Problem to work on: Leave every picture out, and retype all the remaining records exactly.

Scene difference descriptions
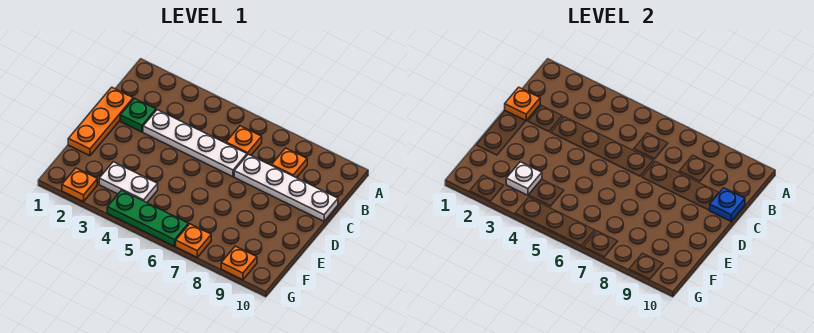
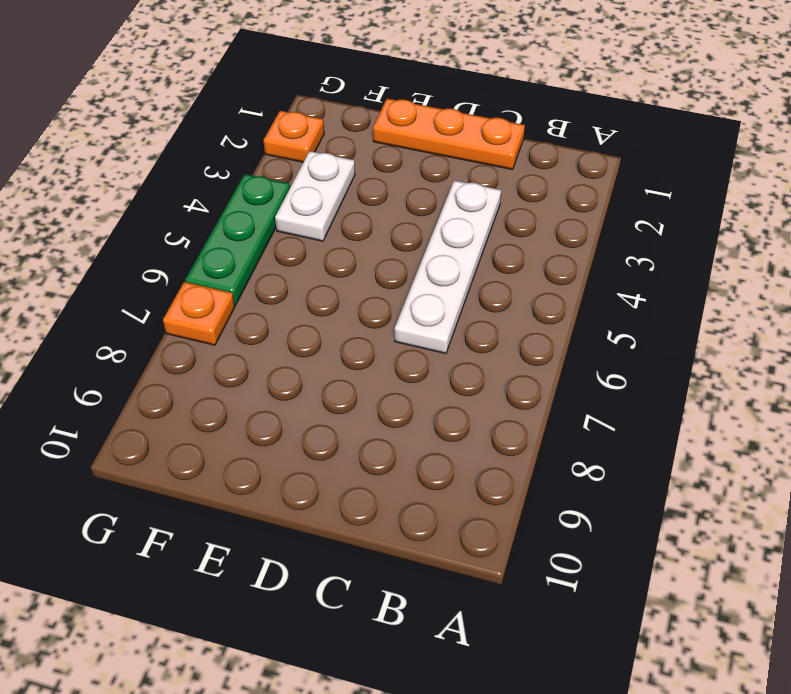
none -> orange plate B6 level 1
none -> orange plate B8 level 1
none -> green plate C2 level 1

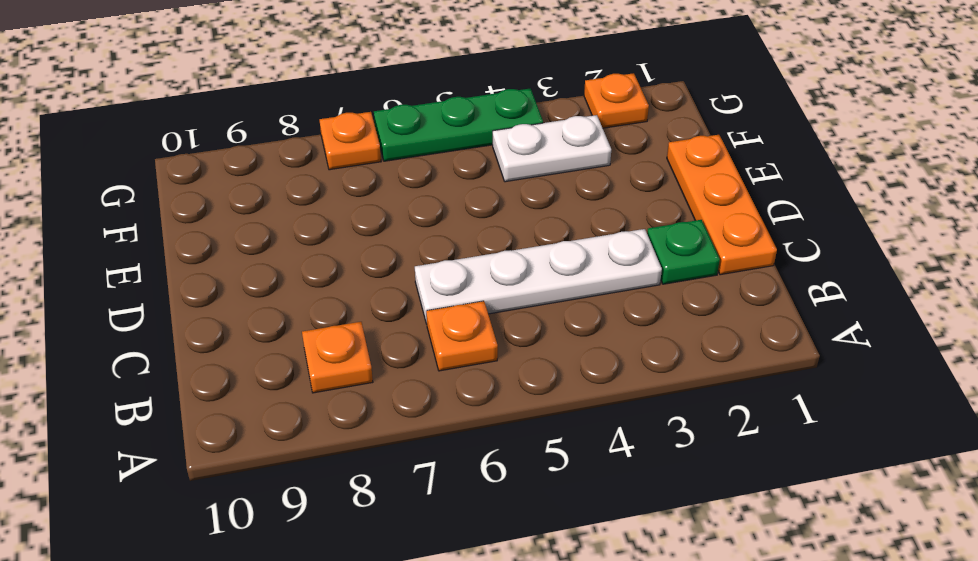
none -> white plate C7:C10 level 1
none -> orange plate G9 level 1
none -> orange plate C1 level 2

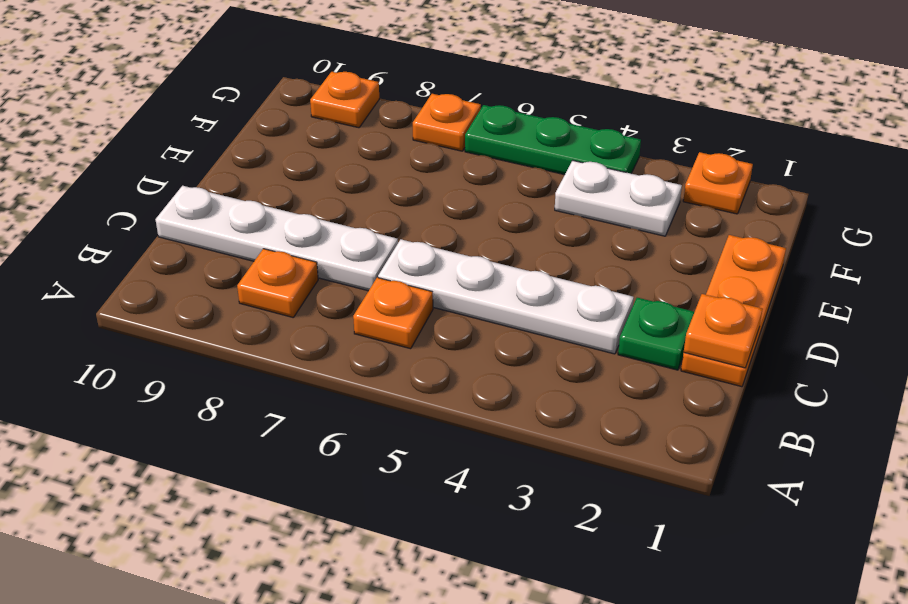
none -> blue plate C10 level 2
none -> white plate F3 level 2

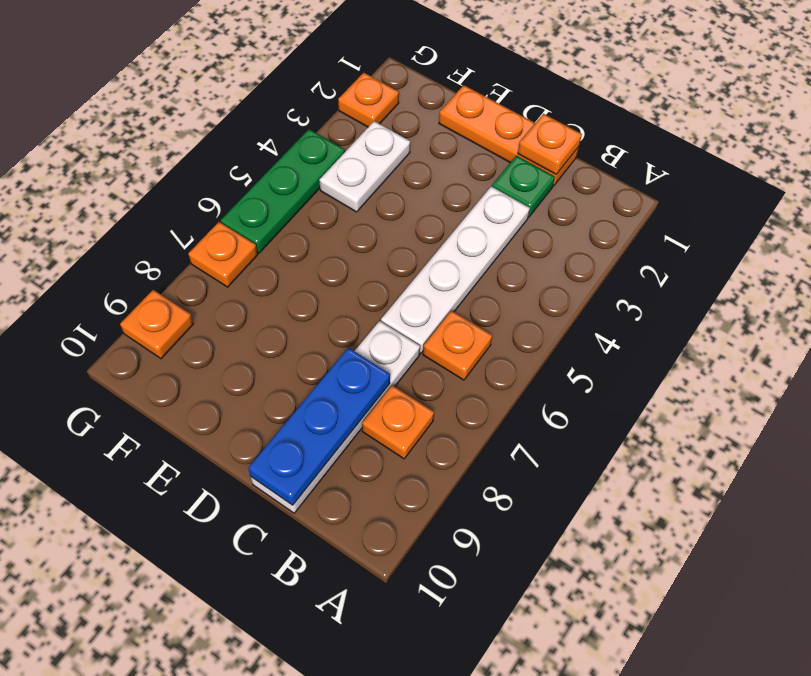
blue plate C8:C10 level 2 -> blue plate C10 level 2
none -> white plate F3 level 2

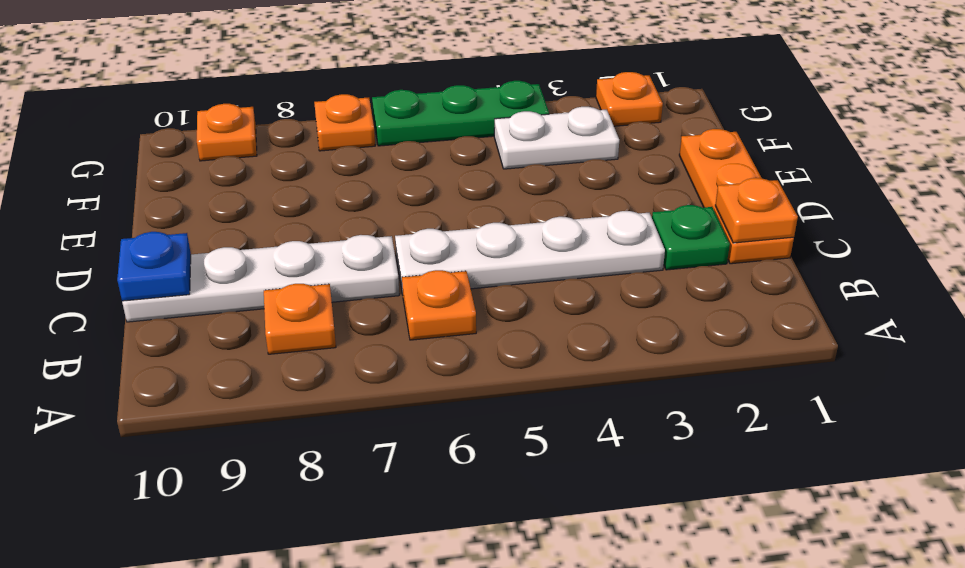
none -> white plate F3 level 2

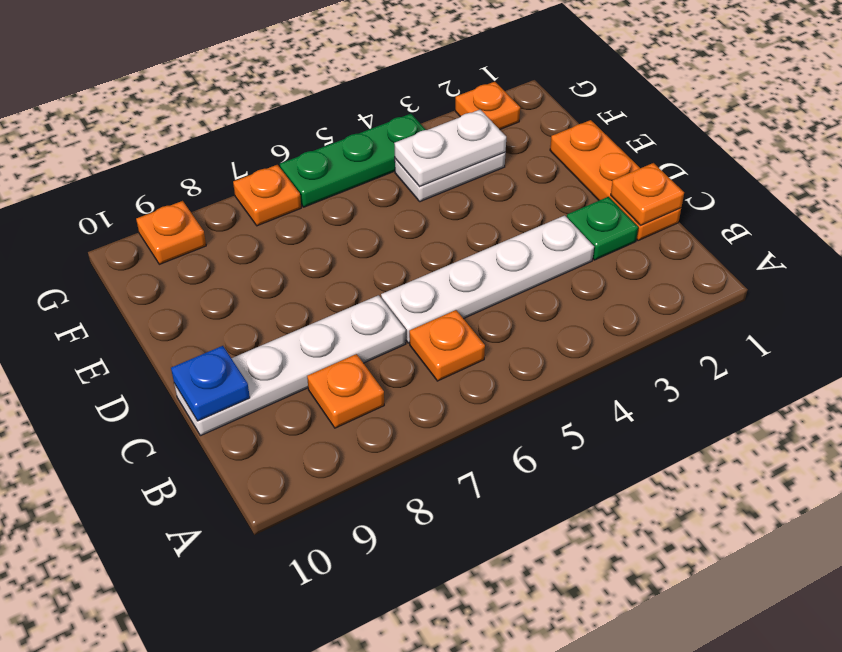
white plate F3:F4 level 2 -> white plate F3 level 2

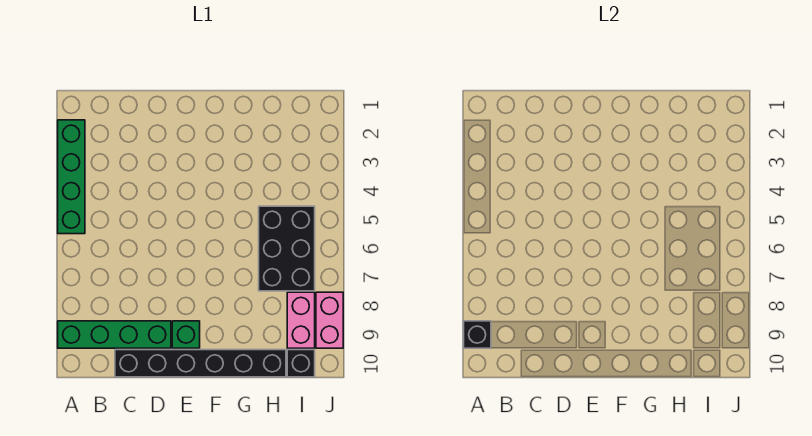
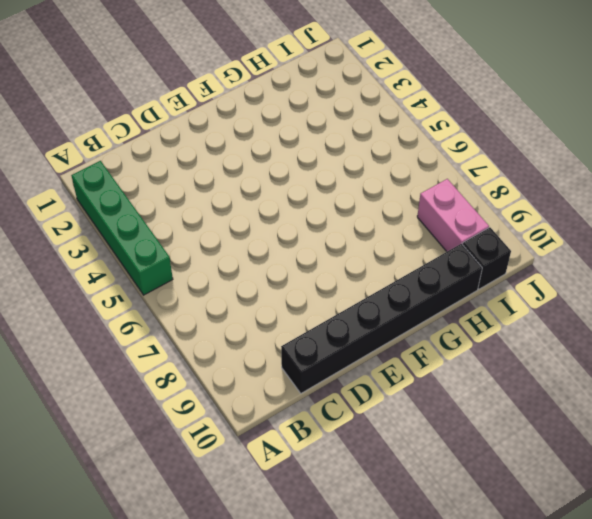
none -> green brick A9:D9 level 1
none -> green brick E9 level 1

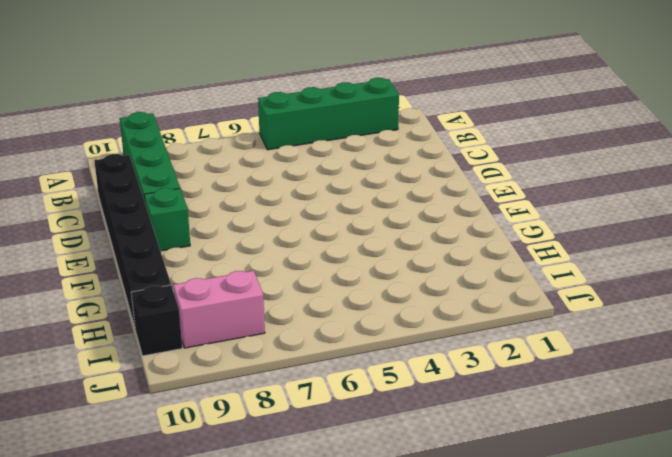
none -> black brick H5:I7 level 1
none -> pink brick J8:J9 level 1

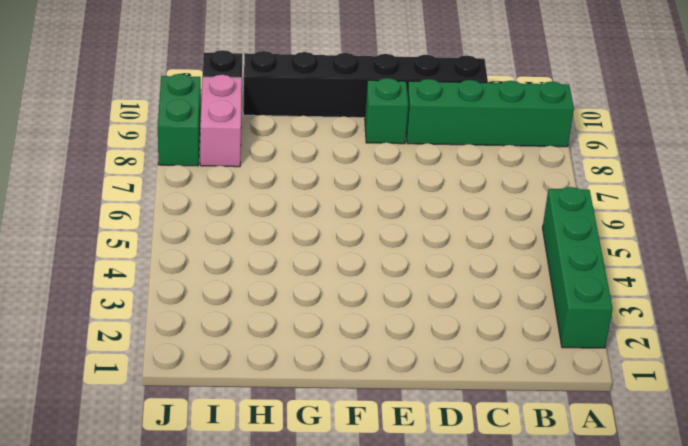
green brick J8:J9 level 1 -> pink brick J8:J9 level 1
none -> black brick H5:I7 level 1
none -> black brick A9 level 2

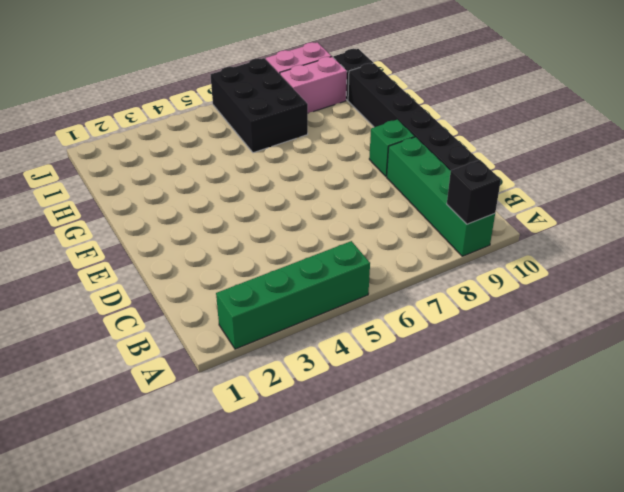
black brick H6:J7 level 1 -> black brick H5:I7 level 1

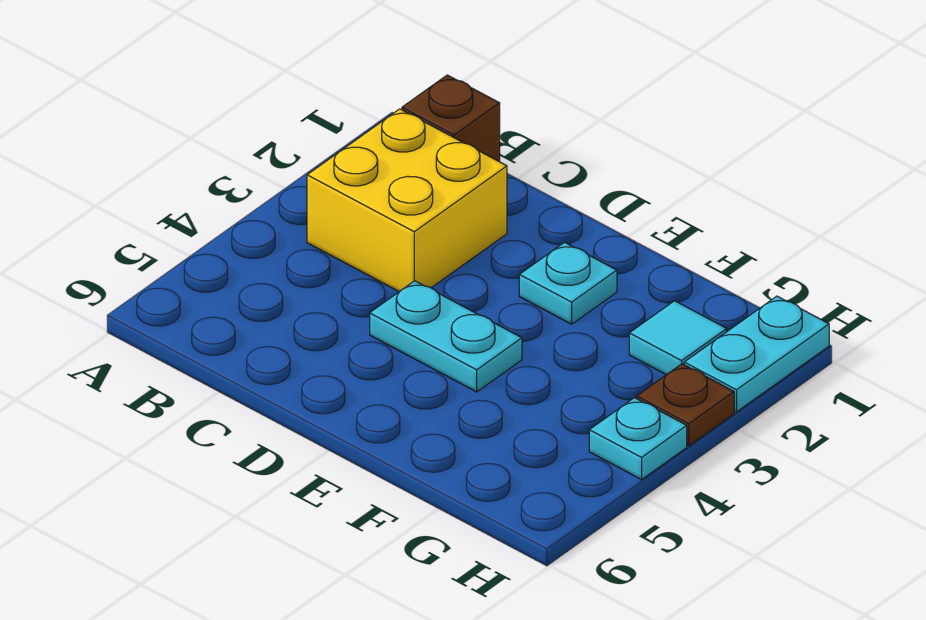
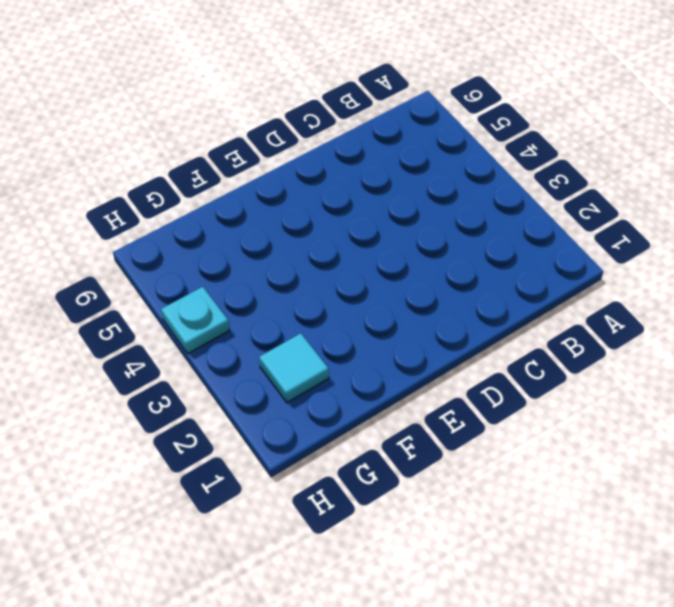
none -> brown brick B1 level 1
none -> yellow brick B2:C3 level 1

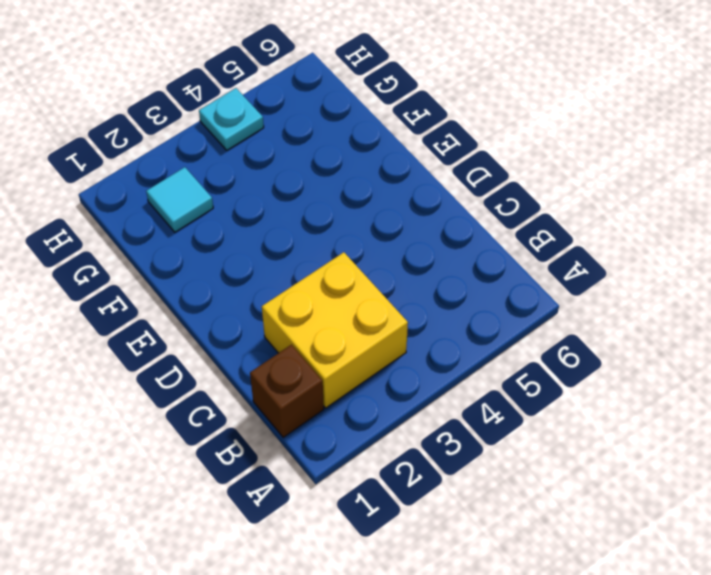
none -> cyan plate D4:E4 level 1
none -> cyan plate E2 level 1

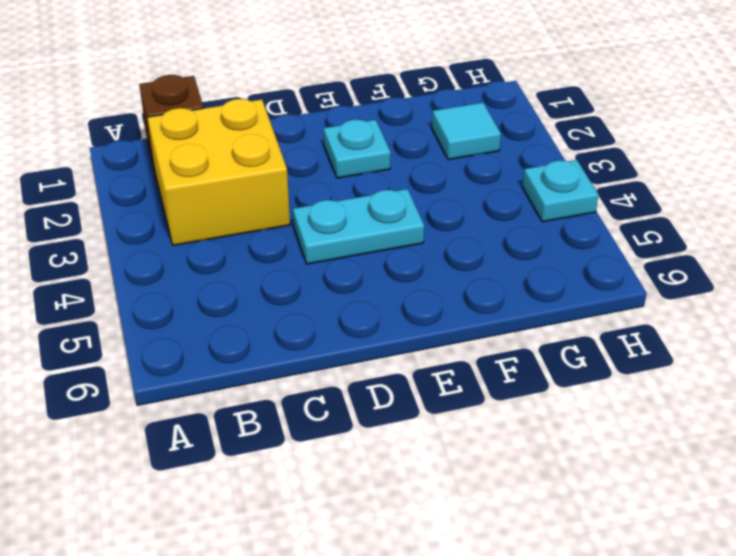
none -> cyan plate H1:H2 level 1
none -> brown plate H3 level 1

Response to the task:
none -> orange plate B6 level 1
none -> orange plate B8 level 1
none -> green plate C2 level 1

none -> white plate C7:C10 level 1
none -> orange plate G9 level 1
none -> orange plate C1 level 2

none -> blue plate C10 level 2
none -> white plate F3 level 2

blue plate C8:C10 level 2 -> blue plate C10 level 2
none -> white plate F3 level 2

none -> white plate F3 level 2

white plate F3:F4 level 2 -> white plate F3 level 2

none -> green brick A9:D9 level 1
none -> green brick E9 level 1

none -> black brick H5:I7 level 1
none -> pink brick J8:J9 level 1

green brick J8:J9 level 1 -> pink brick J8:J9 level 1
none -> black brick H5:I7 level 1
none -> black brick A9 level 2

black brick H6:J7 level 1 -> black brick H5:I7 level 1

none -> brown brick B1 level 1
none -> yellow brick B2:C3 level 1

none -> cyan plate D4:E4 level 1
none -> cyan plate E2 level 1

none -> cyan plate H1:H2 level 1
none -> brown plate H3 level 1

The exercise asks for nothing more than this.